(Instruction):
What this exercise requires is a verbatim reproduction of the data below.

╭─ Given information

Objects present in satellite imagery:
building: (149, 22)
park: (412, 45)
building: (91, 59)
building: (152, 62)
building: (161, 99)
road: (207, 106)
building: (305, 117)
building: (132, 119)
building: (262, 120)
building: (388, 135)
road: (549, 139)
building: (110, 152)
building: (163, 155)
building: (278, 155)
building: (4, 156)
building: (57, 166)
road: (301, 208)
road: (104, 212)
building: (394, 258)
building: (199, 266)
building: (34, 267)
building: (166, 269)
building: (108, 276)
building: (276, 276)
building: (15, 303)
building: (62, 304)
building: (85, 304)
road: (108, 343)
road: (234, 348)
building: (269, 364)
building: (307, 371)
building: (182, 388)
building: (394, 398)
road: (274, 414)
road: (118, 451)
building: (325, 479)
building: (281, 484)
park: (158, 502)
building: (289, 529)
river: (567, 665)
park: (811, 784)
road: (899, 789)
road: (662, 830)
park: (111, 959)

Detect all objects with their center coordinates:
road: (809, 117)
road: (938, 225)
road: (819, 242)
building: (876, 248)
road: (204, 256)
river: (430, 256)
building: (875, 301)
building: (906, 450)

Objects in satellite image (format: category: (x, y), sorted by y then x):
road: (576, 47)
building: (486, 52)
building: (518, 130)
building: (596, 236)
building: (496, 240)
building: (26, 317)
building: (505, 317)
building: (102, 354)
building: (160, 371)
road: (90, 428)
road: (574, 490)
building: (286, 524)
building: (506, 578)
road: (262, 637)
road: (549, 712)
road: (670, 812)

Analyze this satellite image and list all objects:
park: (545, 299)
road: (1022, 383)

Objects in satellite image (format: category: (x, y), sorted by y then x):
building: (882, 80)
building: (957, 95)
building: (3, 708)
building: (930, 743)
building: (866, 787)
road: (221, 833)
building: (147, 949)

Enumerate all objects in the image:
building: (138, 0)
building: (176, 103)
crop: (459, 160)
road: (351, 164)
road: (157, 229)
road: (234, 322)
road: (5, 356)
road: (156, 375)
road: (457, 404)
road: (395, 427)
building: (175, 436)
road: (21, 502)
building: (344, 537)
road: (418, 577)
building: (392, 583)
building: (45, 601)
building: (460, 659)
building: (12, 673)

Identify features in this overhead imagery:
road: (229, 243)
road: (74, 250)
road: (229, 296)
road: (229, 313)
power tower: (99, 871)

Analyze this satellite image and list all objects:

╰─

(Written reply):
Objects present in satellite imagery:
building: (149, 22)
park: (412, 45)
building: (91, 59)
building: (152, 62)
building: (161, 99)
road: (207, 106)
building: (305, 117)
building: (132, 119)
building: (262, 120)
building: (388, 135)
road: (549, 139)
building: (110, 152)
building: (163, 155)
building: (278, 155)
building: (4, 156)
building: (57, 166)
road: (301, 208)
road: (104, 212)
building: (394, 258)
building: (199, 266)
building: (34, 267)
building: (166, 269)
building: (108, 276)
building: (276, 276)
building: (15, 303)
building: (62, 304)
building: (85, 304)
road: (108, 343)
road: (234, 348)
building: (269, 364)
building: (307, 371)
building: (182, 388)
building: (394, 398)
road: (274, 414)
road: (118, 451)
building: (325, 479)
building: (281, 484)
park: (158, 502)
building: (289, 529)
river: (567, 665)
park: (811, 784)
road: (899, 789)
road: (662, 830)
park: (111, 959)

Detect all objects with their center coordinates:
road: (809, 117)
road: (938, 225)
road: (819, 242)
building: (876, 248)
road: (204, 256)
river: (430, 256)
building: (875, 301)
building: (906, 450)

Objects in satellite image (format: category: (x, y), sorted by y then x):
road: (576, 47)
building: (486, 52)
building: (518, 130)
building: (596, 236)
building: (496, 240)
building: (26, 317)
building: (505, 317)
building: (102, 354)
building: (160, 371)
road: (90, 428)
road: (574, 490)
building: (286, 524)
building: (506, 578)
road: (262, 637)
road: (549, 712)
road: (670, 812)

Analyze this satellite image and list all objects:
park: (545, 299)
road: (1022, 383)

Objects in satellite image (format: category: (x, y), sorted by y then x):
building: (882, 80)
building: (957, 95)
building: (3, 708)
building: (930, 743)
building: (866, 787)
road: (221, 833)
building: (147, 949)

Enumerate all objects in the image:
building: (138, 0)
building: (176, 103)
crop: (459, 160)
road: (351, 164)
road: (157, 229)
road: (234, 322)
road: (5, 356)
road: (156, 375)
road: (457, 404)
road: (395, 427)
building: (175, 436)
road: (21, 502)
building: (344, 537)
road: (418, 577)
building: (392, 583)
building: (45, 601)
building: (460, 659)
building: (12, 673)

Identify features in this overhead imagery:
road: (229, 243)
road: (74, 250)
road: (229, 296)
road: (229, 313)
power tower: (99, 871)

Analyze this satellite image and list all objects:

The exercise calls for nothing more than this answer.